Instruction:
Transcribe the entries, keeping every character the same.

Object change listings
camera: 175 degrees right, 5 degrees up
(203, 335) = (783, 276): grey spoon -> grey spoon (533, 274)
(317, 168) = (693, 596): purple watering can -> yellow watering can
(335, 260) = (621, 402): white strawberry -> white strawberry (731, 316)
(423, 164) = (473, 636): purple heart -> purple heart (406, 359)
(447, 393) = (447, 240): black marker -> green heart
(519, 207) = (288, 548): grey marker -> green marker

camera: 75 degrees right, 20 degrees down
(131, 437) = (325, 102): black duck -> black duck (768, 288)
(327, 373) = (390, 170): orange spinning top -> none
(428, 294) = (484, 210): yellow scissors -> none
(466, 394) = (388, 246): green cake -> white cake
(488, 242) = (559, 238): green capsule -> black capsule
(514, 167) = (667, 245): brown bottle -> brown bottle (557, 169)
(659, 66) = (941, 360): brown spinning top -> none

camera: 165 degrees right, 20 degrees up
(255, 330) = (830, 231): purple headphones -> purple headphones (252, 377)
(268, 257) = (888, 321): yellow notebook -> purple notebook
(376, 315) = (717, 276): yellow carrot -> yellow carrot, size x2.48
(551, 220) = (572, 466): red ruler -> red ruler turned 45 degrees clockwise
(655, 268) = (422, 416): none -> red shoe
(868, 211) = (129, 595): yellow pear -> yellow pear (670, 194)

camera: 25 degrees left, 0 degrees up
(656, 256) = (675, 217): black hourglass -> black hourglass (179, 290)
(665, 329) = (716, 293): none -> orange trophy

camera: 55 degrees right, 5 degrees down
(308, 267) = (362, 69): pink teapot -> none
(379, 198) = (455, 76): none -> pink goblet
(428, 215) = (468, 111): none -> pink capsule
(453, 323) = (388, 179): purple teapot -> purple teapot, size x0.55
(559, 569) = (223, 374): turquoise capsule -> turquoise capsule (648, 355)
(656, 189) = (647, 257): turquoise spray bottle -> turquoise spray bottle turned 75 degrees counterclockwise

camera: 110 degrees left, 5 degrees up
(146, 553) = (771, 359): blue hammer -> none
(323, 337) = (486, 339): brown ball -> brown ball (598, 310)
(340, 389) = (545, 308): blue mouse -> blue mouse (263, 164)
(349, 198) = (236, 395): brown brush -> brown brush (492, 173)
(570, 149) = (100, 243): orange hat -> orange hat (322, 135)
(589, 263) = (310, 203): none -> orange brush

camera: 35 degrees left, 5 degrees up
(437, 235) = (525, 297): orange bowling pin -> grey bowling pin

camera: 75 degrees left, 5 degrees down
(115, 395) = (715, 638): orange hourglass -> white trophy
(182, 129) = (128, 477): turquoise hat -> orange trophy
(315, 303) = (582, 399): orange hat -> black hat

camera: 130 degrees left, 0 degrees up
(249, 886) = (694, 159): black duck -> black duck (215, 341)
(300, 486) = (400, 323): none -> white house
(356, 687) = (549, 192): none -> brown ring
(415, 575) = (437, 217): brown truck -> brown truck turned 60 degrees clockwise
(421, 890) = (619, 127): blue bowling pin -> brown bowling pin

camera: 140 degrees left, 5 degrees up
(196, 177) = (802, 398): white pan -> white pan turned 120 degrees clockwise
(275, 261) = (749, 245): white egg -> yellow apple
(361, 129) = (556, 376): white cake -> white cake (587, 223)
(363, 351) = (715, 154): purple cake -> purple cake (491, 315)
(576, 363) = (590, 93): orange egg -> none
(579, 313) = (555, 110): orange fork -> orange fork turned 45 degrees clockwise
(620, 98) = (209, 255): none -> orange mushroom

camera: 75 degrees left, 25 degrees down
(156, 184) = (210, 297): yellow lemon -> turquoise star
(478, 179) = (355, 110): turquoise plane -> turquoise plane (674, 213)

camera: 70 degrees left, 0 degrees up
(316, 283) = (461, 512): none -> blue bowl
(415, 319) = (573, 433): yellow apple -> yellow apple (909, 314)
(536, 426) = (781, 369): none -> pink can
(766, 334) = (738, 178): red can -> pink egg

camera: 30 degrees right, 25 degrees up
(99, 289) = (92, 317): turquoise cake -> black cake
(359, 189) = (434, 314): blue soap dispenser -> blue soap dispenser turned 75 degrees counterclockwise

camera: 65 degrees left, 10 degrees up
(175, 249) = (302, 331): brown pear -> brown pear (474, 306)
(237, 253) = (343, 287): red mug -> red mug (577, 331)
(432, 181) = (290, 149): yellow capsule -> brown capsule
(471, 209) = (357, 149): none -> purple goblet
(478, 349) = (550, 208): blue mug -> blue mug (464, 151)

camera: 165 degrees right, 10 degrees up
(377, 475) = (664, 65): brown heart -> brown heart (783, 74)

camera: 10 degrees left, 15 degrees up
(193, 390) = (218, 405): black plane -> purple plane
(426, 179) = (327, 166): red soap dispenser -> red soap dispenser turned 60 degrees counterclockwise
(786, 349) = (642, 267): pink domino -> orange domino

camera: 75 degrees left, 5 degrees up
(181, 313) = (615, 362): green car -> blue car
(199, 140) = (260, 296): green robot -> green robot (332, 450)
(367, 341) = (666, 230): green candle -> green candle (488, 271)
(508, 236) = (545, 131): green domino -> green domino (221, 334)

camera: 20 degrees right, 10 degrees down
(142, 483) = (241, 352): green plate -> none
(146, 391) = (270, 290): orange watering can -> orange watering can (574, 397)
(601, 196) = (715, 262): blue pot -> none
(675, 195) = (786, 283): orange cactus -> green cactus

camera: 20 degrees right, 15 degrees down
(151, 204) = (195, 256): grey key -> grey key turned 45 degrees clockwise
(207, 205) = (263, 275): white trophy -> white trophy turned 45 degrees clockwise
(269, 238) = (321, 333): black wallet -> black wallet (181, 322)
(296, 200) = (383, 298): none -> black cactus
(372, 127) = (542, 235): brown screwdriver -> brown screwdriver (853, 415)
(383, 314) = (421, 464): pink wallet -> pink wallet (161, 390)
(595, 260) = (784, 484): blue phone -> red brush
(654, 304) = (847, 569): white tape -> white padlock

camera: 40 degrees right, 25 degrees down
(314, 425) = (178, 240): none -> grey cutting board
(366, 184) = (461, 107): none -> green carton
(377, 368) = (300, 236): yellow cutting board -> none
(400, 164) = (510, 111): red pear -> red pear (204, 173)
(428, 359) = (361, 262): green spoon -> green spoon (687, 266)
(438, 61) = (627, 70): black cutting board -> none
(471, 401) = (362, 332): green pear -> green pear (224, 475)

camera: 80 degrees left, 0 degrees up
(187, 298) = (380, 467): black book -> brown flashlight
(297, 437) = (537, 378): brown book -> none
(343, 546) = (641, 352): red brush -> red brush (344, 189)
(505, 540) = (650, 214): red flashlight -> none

Response to this task:
camera: 175 degrees right, 5 degrees up
(203, 335) = (783, 276): grey spoon -> grey spoon (533, 274)
(317, 168) = (693, 596): purple watering can -> yellow watering can
(335, 260) = (621, 402): white strawberry -> white strawberry (731, 316)
(423, 164) = (473, 636): purple heart -> purple heart (406, 359)
(447, 393) = (447, 240): black marker -> green heart
(519, 207) = (288, 548): grey marker -> green marker

camera: 75 degrees right, 20 degrees down
(131, 437) = (325, 102): black duck -> black duck (768, 288)
(327, 373) = (390, 170): orange spinning top -> none
(428, 294) = (484, 210): yellow scissors -> none
(466, 394) = (388, 246): green cake -> white cake
(488, 242) = (559, 238): green capsule -> black capsule
(514, 167) = (667, 245): brown bottle -> brown bottle (557, 169)
(659, 66) = (941, 360): brown spinning top -> none

camera: 165 degrees right, 20 degrees up
(255, 330) = (830, 231): purple headphones -> purple headphones (252, 377)
(268, 257) = (888, 321): yellow notebook -> purple notebook
(376, 315) = (717, 276): yellow carrot -> yellow carrot, size x2.48
(551, 220) = (572, 466): red ruler -> red ruler turned 45 degrees clockwise
(655, 268) = (422, 416): none -> red shoe
(868, 211) = (129, 595): yellow pear -> yellow pear (670, 194)

camera: 25 degrees left, 0 degrees up
(656, 256) = (675, 217): black hourglass -> black hourglass (179, 290)
(665, 329) = (716, 293): none -> orange trophy

camera: 55 degrees right, 5 degrees down
(308, 267) = (362, 69): pink teapot -> none
(379, 198) = (455, 76): none -> pink goblet
(428, 215) = (468, 111): none -> pink capsule
(453, 323) = (388, 179): purple teapot -> purple teapot, size x0.55
(559, 569) = (223, 374): turquoise capsule -> turquoise capsule (648, 355)
(656, 189) = (647, 257): turquoise spray bottle -> turquoise spray bottle turned 75 degrees counterclockwise

camera: 110 degrees left, 5 degrees up
(146, 553) = (771, 359): blue hammer -> none
(323, 337) = (486, 339): brown ball -> brown ball (598, 310)
(340, 389) = (545, 308): blue mouse -> blue mouse (263, 164)
(349, 198) = (236, 395): brown brush -> brown brush (492, 173)
(570, 149) = (100, 243): orange hat -> orange hat (322, 135)
(589, 263) = (310, 203): none -> orange brush

camera: 35 degrees left, 5 degrees up
(437, 235) = (525, 297): orange bowling pin -> grey bowling pin

camera: 75 degrees left, 5 degrees down
(115, 395) = (715, 638): orange hourglass -> white trophy
(182, 129) = (128, 477): turquoise hat -> orange trophy
(315, 303) = (582, 399): orange hat -> black hat

camera: 130 degrees left, 0 degrees up
(249, 886) = (694, 159): black duck -> black duck (215, 341)
(300, 486) = (400, 323): none -> white house
(356, 687) = (549, 192): none -> brown ring
(415, 575) = (437, 217): brown truck -> brown truck turned 60 degrees clockwise
(421, 890) = (619, 127): blue bowling pin -> brown bowling pin

camera: 140 degrees left, 5 degrees up
(196, 177) = (802, 398): white pan -> white pan turned 120 degrees clockwise
(275, 261) = (749, 245): white egg -> yellow apple
(361, 129) = (556, 376): white cake -> white cake (587, 223)
(363, 351) = (715, 154): purple cake -> purple cake (491, 315)
(576, 363) = (590, 93): orange egg -> none
(579, 313) = (555, 110): orange fork -> orange fork turned 45 degrees clockwise
(620, 98) = (209, 255): none -> orange mushroom

camera: 75 degrees left, 25 degrees down
(156, 184) = (210, 297): yellow lemon -> turquoise star
(478, 179) = (355, 110): turquoise plane -> turquoise plane (674, 213)

camera: 70 degrees left, 0 degrees up
(316, 283) = (461, 512): none -> blue bowl
(415, 319) = (573, 433): yellow apple -> yellow apple (909, 314)
(536, 426) = (781, 369): none -> pink can
(766, 334) = (738, 178): red can -> pink egg

camera: 30 degrees right, 25 degrees up
(99, 289) = (92, 317): turquoise cake -> black cake
(359, 189) = (434, 314): blue soap dispenser -> blue soap dispenser turned 75 degrees counterclockwise

camera: 65 degrees left, 10 degrees up
(175, 249) = (302, 331): brown pear -> brown pear (474, 306)
(237, 253) = (343, 287): red mug -> red mug (577, 331)
(432, 181) = (290, 149): yellow capsule -> brown capsule
(471, 209) = (357, 149): none -> purple goblet
(478, 349) = (550, 208): blue mug -> blue mug (464, 151)

camera: 165 degrees right, 10 degrees up
(377, 475) = (664, 65): brown heart -> brown heart (783, 74)

camera: 10 degrees left, 15 degrees up
(193, 390) = (218, 405): black plane -> purple plane
(426, 179) = (327, 166): red soap dispenser -> red soap dispenser turned 60 degrees counterclockwise
(786, 349) = (642, 267): pink domino -> orange domino

camera: 75 degrees left, 5 degrees up
(181, 313) = (615, 362): green car -> blue car
(199, 140) = (260, 296): green robot -> green robot (332, 450)
(367, 341) = (666, 230): green candle -> green candle (488, 271)
(508, 236) = (545, 131): green domino -> green domino (221, 334)

camera: 20 degrees right, 10 degrees down
(142, 483) = (241, 352): green plate -> none
(146, 391) = (270, 290): orange watering can -> orange watering can (574, 397)
(601, 196) = (715, 262): blue pot -> none
(675, 195) = (786, 283): orange cactus -> green cactus

camera: 20 degrees right, 15 degrees down
(151, 204) = (195, 256): grey key -> grey key turned 45 degrees clockwise
(207, 205) = (263, 275): white trophy -> white trophy turned 45 degrees clockwise
(269, 238) = (321, 333): black wallet -> black wallet (181, 322)
(296, 200) = (383, 298): none -> black cactus
(372, 127) = (542, 235): brown screwdriver -> brown screwdriver (853, 415)
(383, 314) = (421, 464): pink wallet -> pink wallet (161, 390)
(595, 260) = (784, 484): blue phone -> red brush
(654, 304) = (847, 569): white tape -> white padlock

camera: 40 degrees right, 25 degrees down
(314, 425) = (178, 240): none -> grey cutting board
(366, 184) = (461, 107): none -> green carton
(377, 368) = (300, 236): yellow cutting board -> none
(400, 164) = (510, 111): red pear -> red pear (204, 173)
(428, 359) = (361, 262): green spoon -> green spoon (687, 266)
(438, 61) = (627, 70): black cutting board -> none
(471, 401) = (362, 332): green pear -> green pear (224, 475)

camera: 80 degrees left, 0 degrees up
(187, 298) = (380, 467): black book -> brown flashlight
(297, 437) = (537, 378): brown book -> none
(343, 546) = (641, 352): red brush -> red brush (344, 189)
(505, 540) = (650, 214): red flashlight -> none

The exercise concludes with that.